[SOURCE MATERIAL]

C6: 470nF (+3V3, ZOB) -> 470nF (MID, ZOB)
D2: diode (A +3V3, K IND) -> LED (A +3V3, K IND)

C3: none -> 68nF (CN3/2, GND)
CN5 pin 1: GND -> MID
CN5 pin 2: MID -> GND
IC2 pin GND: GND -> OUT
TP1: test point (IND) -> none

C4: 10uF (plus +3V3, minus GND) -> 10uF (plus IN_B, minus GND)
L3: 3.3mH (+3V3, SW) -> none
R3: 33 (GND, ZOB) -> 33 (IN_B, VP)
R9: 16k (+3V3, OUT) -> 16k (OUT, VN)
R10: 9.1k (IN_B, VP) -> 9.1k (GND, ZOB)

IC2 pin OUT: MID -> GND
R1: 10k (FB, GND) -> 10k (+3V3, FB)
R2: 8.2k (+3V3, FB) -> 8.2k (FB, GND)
* * *
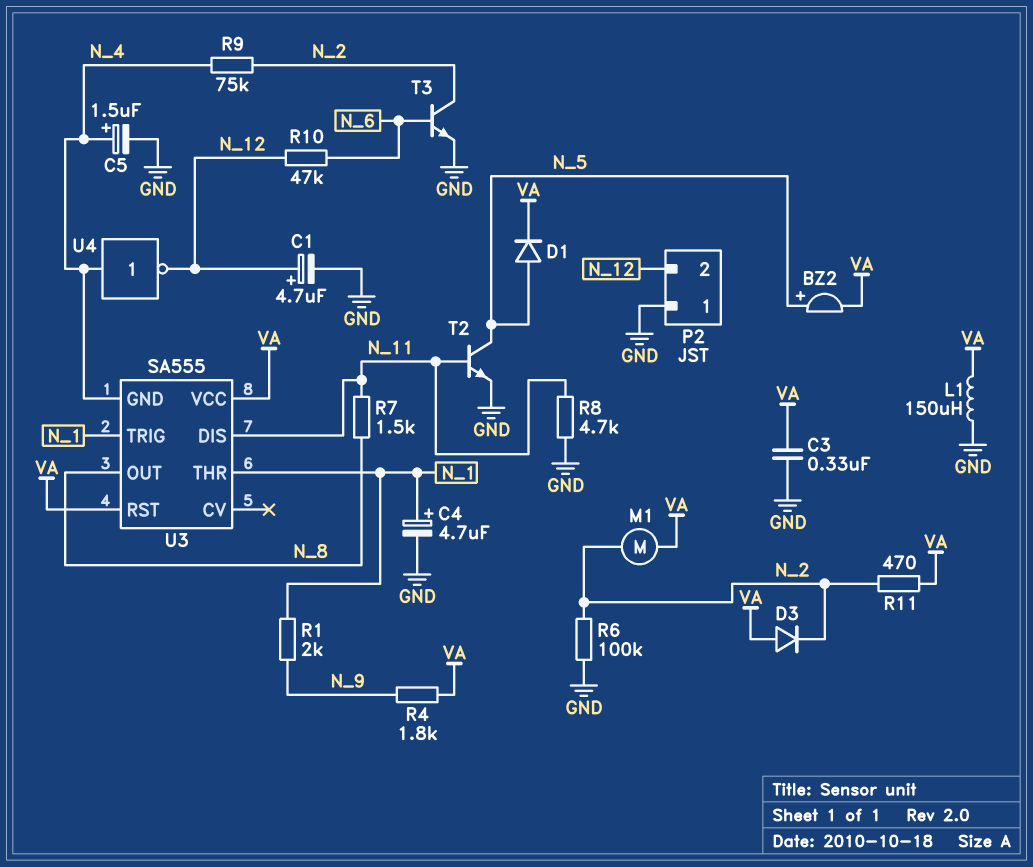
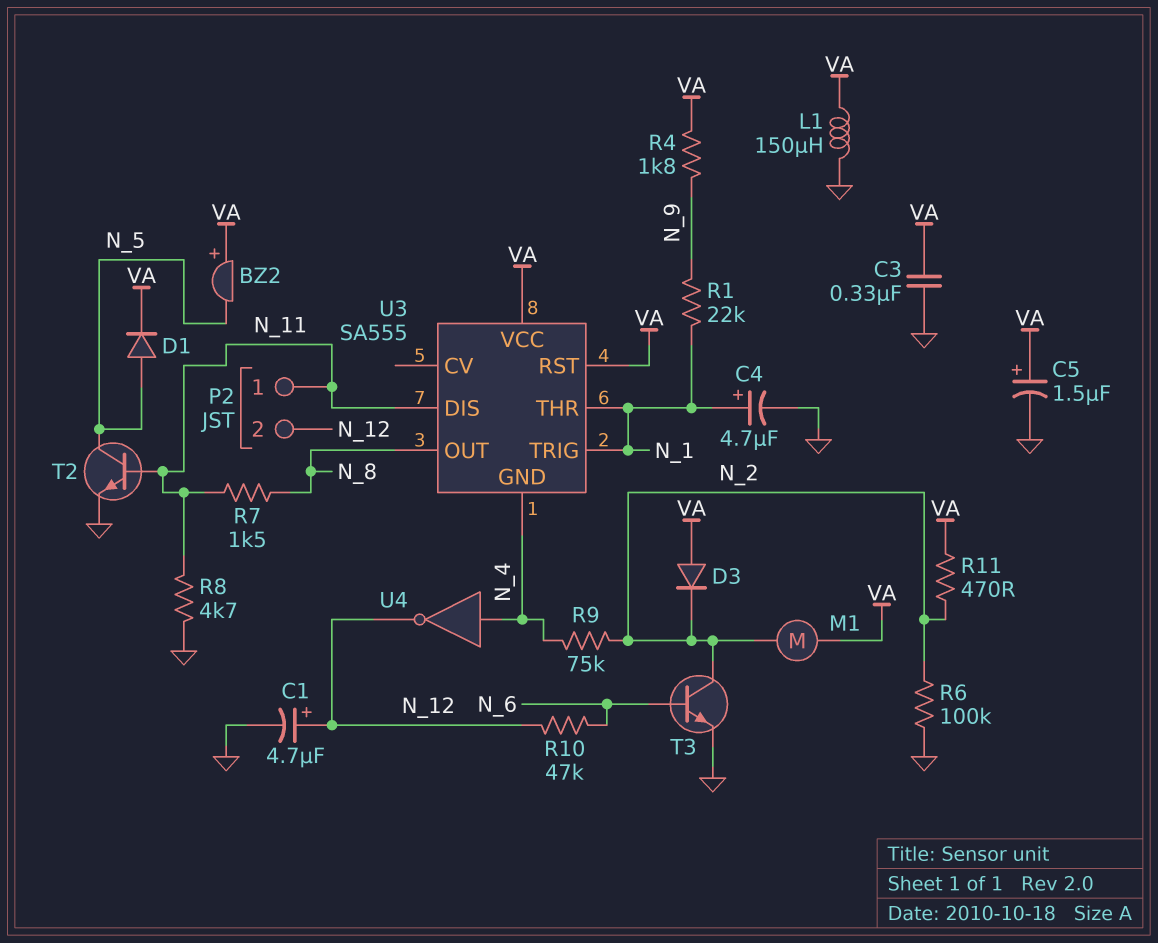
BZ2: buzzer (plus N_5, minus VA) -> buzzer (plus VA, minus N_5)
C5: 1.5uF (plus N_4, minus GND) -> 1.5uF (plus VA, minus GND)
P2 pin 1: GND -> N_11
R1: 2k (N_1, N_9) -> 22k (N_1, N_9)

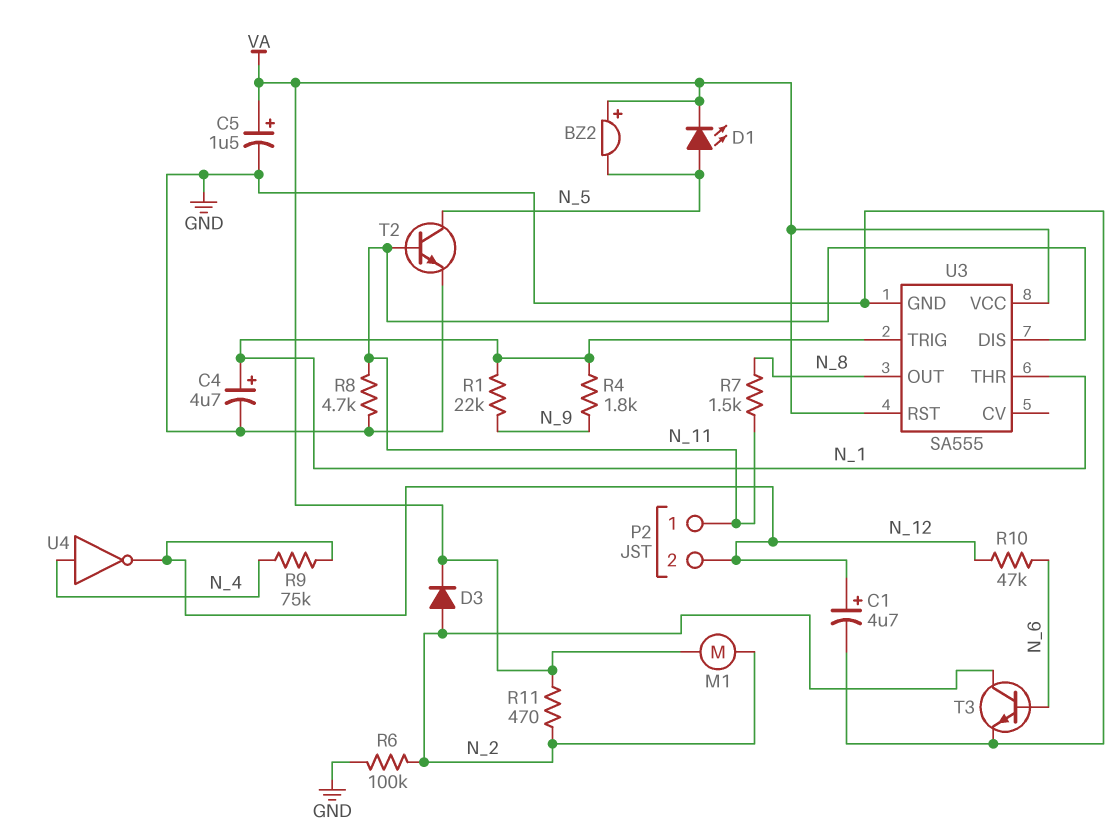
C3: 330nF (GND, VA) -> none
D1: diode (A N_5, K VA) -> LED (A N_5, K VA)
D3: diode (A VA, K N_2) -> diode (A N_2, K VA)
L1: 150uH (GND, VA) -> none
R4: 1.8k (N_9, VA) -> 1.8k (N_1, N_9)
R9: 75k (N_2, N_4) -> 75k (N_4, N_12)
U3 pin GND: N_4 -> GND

[EXERCISE DETAILS] Repeat exactly the lines above from the one with "R9: 16k (+3V3, OUT) -> 16k (OUT, VN)" up to and including the one with "R2: 8.2k (+3V3, FB) -> 8.2k (FB, GND)". No other line belongs in the reply.

[RESPONSE TO THIS TASK]
R9: 16k (+3V3, OUT) -> 16k (OUT, VN)
R10: 9.1k (IN_B, VP) -> 9.1k (GND, ZOB)

IC2 pin OUT: MID -> GND
R1: 10k (FB, GND) -> 10k (+3V3, FB)
R2: 8.2k (+3V3, FB) -> 8.2k (FB, GND)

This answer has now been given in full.